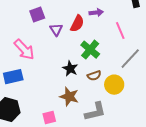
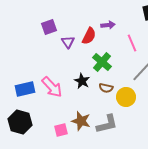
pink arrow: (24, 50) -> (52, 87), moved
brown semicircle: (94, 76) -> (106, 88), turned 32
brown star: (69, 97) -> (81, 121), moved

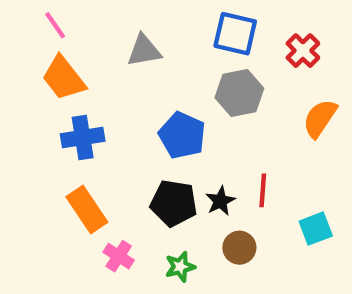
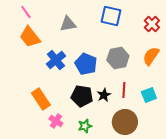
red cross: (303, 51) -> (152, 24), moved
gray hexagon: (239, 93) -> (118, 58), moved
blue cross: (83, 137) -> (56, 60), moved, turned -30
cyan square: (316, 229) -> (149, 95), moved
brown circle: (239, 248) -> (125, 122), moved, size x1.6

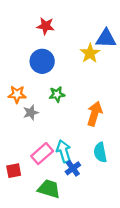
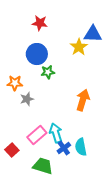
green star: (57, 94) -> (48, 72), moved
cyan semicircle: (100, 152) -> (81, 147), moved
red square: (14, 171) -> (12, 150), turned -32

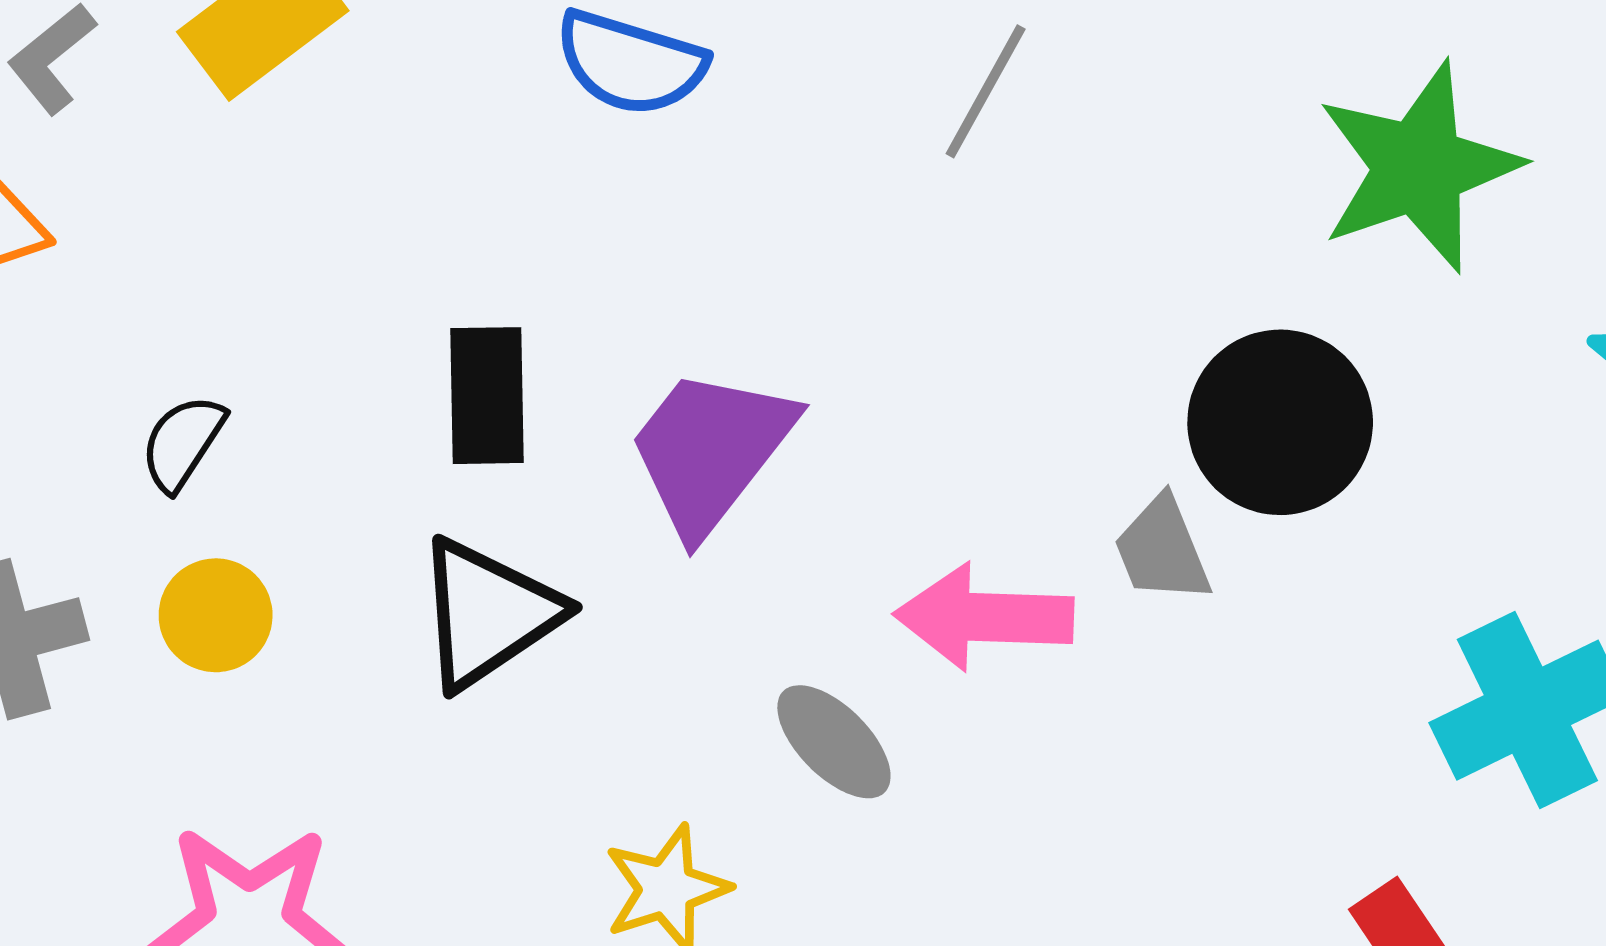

What the exercise asks: Only one number is wanted: how many lines in the records above contain the string "cross".

Solution for this task: 2